[Data excerpts]
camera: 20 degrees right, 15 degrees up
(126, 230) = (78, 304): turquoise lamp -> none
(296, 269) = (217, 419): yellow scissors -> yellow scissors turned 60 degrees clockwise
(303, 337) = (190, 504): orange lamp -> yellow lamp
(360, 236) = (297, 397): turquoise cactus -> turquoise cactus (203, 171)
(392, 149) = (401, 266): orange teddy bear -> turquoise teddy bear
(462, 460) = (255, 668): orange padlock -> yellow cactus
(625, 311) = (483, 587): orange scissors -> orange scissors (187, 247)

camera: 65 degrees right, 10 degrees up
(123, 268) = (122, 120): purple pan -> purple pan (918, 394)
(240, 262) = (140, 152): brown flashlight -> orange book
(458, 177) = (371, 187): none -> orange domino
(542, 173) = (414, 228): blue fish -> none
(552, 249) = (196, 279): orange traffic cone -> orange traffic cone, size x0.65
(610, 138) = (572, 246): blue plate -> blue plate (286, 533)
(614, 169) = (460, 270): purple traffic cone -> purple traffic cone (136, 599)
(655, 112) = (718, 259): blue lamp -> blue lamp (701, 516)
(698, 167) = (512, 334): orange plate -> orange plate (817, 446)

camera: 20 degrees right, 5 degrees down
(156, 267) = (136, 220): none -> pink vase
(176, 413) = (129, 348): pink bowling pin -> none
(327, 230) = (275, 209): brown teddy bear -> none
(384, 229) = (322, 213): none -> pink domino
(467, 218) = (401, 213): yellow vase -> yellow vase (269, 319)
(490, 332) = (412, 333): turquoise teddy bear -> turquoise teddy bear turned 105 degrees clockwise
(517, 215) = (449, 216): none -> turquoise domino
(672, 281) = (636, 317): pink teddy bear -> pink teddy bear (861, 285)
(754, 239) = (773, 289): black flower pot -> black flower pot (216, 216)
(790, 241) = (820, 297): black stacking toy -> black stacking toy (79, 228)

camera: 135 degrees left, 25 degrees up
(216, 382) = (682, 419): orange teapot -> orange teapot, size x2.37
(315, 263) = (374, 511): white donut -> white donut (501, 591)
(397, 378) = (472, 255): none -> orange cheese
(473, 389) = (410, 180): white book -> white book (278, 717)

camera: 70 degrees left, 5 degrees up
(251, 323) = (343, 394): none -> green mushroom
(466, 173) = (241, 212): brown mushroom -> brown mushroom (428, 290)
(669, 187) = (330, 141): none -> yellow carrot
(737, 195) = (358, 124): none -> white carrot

■ GOAL OF THE EXERCISE ■
If a line in the records contains the string "camera", include it in the count; report that count alone.

■ EXERCISE OUTPUT ■
5